* [THE TASK]: Where does the word "pyramid" show up in the data? Please find each such line and copy it.

* [RECORDS TO PROCESS]:
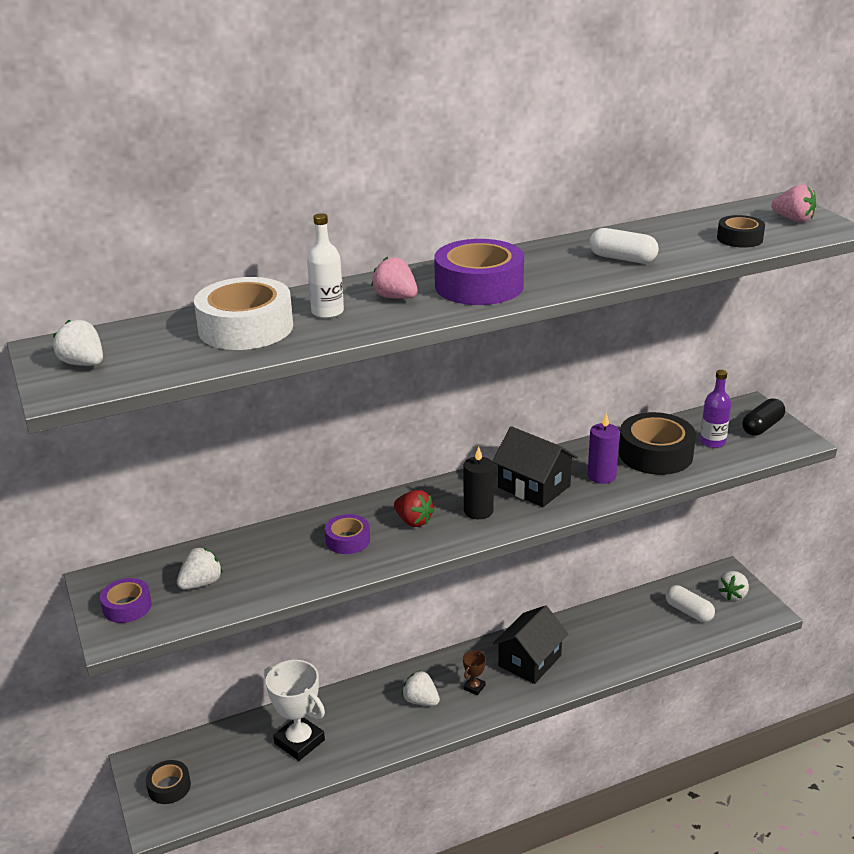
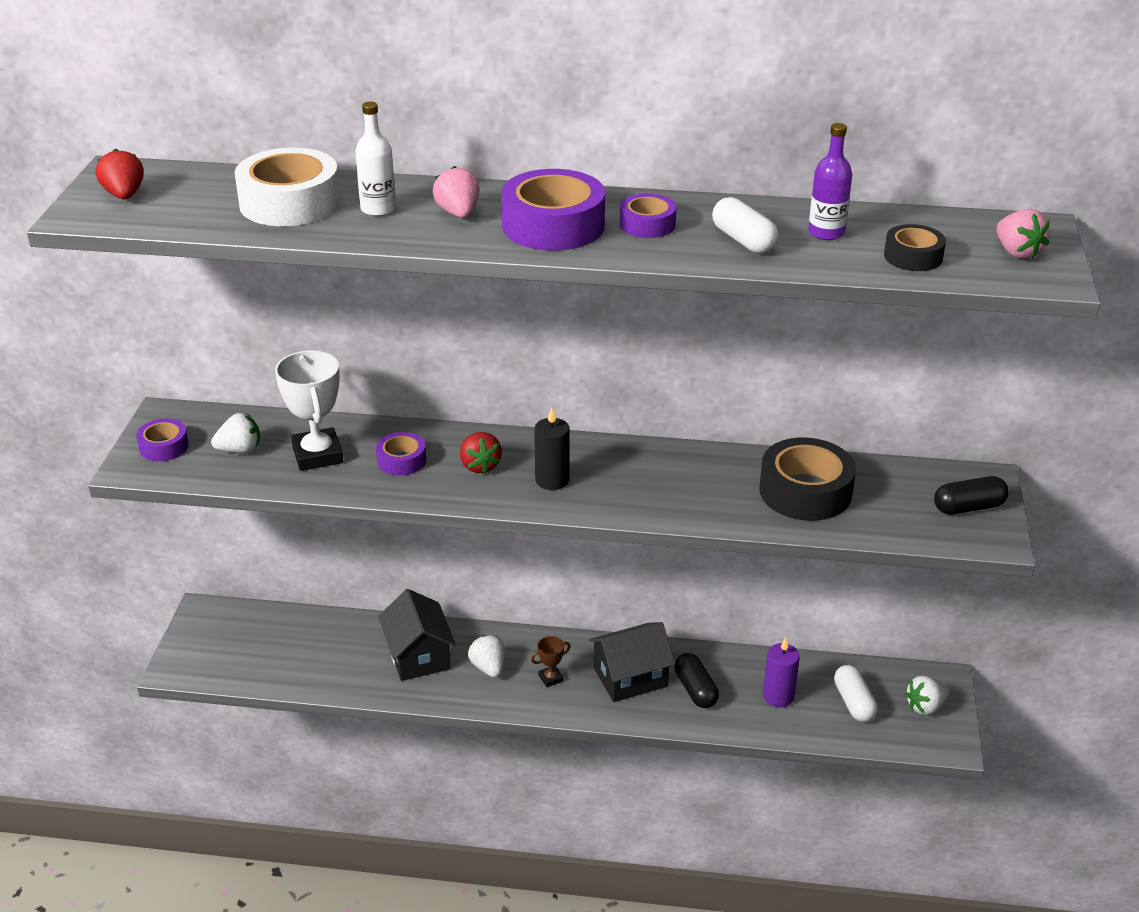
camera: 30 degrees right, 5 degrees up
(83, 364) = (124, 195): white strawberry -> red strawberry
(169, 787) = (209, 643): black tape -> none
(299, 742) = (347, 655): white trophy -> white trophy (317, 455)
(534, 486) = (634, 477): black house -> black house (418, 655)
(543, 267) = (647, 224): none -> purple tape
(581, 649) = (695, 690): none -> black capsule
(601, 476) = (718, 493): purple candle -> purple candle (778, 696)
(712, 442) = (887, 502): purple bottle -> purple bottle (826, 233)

...

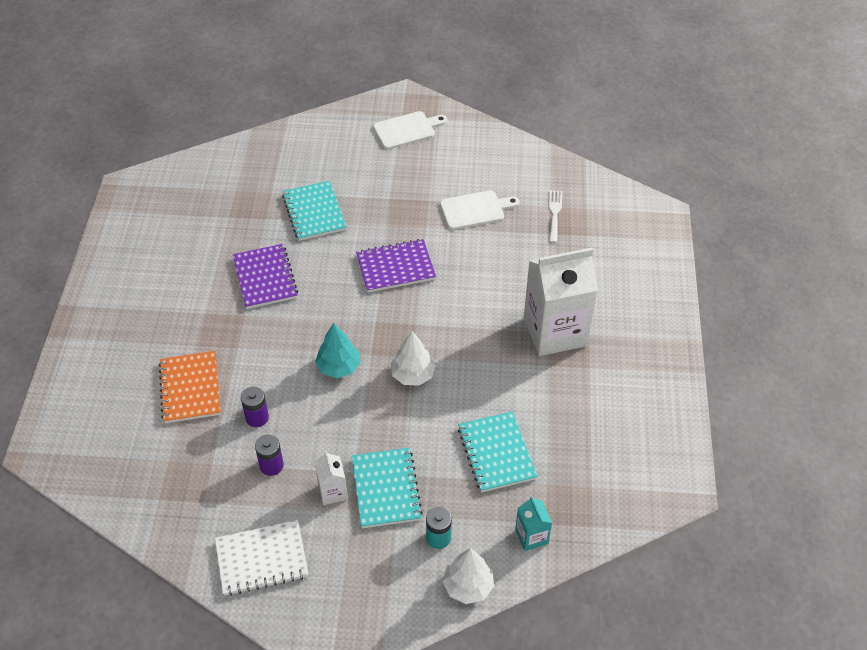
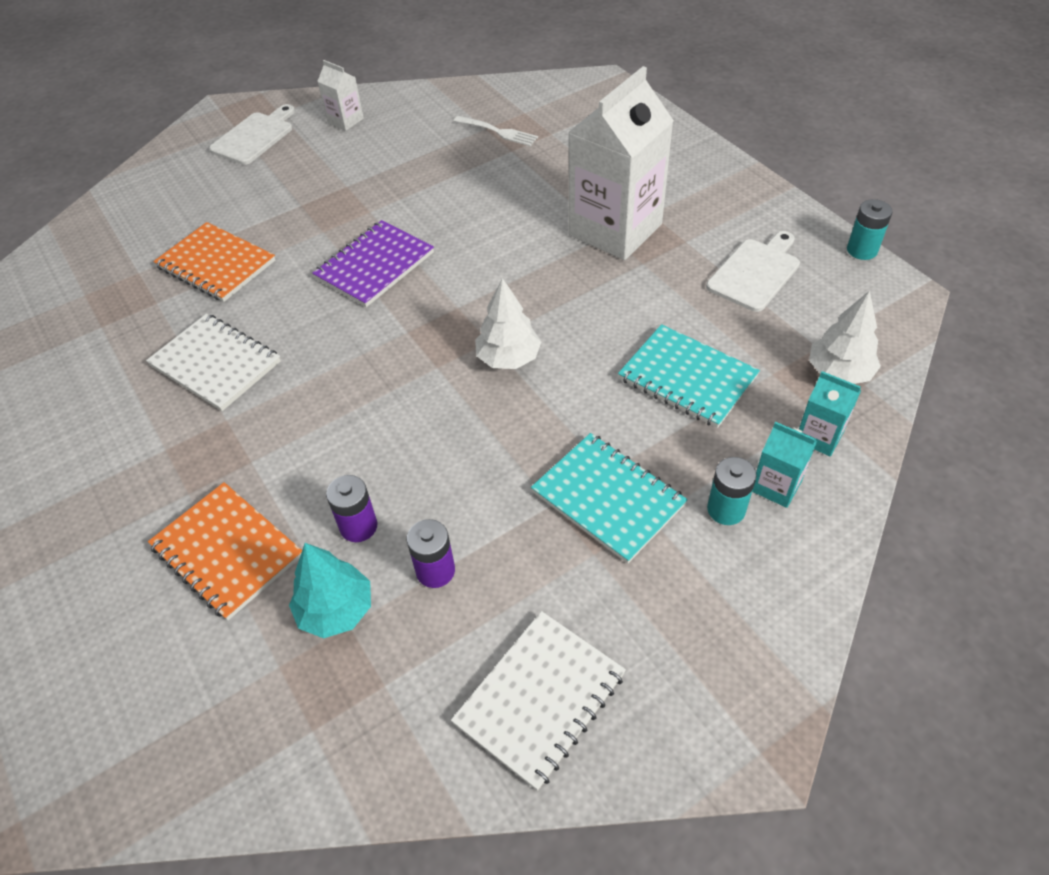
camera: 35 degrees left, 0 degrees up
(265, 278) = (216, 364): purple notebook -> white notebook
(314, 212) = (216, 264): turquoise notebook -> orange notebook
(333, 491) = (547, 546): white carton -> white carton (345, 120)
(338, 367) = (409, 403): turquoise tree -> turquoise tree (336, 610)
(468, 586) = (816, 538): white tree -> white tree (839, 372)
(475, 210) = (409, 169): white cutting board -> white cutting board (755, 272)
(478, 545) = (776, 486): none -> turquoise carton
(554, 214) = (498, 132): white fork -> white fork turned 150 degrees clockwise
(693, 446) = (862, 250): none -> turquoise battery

* * *

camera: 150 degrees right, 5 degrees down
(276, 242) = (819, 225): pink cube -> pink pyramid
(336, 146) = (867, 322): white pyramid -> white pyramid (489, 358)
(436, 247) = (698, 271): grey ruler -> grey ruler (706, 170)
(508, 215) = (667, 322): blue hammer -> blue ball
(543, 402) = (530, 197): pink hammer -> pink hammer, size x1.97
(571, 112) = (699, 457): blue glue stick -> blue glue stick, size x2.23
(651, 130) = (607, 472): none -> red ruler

* [WRITTEN REPLY]:
(276, 242) = (819, 225): pink cube -> pink pyramid
(336, 146) = (867, 322): white pyramid -> white pyramid (489, 358)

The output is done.